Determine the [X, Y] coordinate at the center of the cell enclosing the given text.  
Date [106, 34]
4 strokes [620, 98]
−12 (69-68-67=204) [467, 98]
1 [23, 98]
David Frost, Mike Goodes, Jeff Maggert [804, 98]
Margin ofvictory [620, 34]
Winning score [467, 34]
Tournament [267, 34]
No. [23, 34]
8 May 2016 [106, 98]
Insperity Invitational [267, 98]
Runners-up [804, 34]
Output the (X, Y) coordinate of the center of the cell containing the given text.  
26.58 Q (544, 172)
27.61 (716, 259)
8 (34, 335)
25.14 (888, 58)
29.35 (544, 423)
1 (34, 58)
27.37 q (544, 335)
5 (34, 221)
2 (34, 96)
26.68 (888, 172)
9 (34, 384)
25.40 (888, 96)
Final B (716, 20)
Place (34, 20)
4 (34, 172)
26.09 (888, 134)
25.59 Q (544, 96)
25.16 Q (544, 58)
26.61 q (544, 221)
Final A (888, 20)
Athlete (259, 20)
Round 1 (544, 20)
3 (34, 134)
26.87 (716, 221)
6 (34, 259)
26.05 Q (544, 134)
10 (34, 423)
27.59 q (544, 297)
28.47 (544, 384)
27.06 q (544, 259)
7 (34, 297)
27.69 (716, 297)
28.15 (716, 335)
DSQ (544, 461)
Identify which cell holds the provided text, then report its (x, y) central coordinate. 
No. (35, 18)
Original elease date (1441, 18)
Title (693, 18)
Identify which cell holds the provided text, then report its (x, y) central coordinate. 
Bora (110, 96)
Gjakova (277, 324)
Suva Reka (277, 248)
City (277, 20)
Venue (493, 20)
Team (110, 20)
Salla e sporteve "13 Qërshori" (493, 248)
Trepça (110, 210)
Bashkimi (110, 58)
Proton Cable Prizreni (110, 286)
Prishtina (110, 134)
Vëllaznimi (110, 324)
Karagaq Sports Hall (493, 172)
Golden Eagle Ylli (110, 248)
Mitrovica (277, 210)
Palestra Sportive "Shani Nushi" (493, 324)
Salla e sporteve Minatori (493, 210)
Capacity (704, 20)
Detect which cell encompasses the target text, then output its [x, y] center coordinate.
== == ==
== PROBLEM DETAILS ==
Update the rows from the start through the line containing "25.59 Q (544, 96)", inclusive, by replacing "Tournament" with "Event" and keeping all else unchanged.

== ANSWER ==
Determine the [X, Y] coordinate at the center of the cell enclosing the given text.  
Date [106, 34]
4 strokes [620, 98]
−12 (69-68-67=204) [467, 98]
1 [23, 98]
David Frost, Mike Goodes, Jeff Maggert [804, 98]
Margin ofvictory [620, 34]
Winning score [467, 34]
Event [267, 34]
No. [23, 34]
8 May 2016 [106, 98]
Insperity Invitational [267, 98]
Runners-up [804, 34]
Output the (X, Y) coordinate of the center of the cell containing the given text.  
26.58 Q (544, 172)
27.61 (716, 259)
8 (34, 335)
25.14 (888, 58)
29.35 (544, 423)
1 (34, 58)
27.37 q (544, 335)
5 (34, 221)
2 (34, 96)
26.68 (888, 172)
9 (34, 384)
25.40 (888, 96)
Final B (716, 20)
Place (34, 20)
4 (34, 172)
26.09 (888, 134)
25.59 Q (544, 96)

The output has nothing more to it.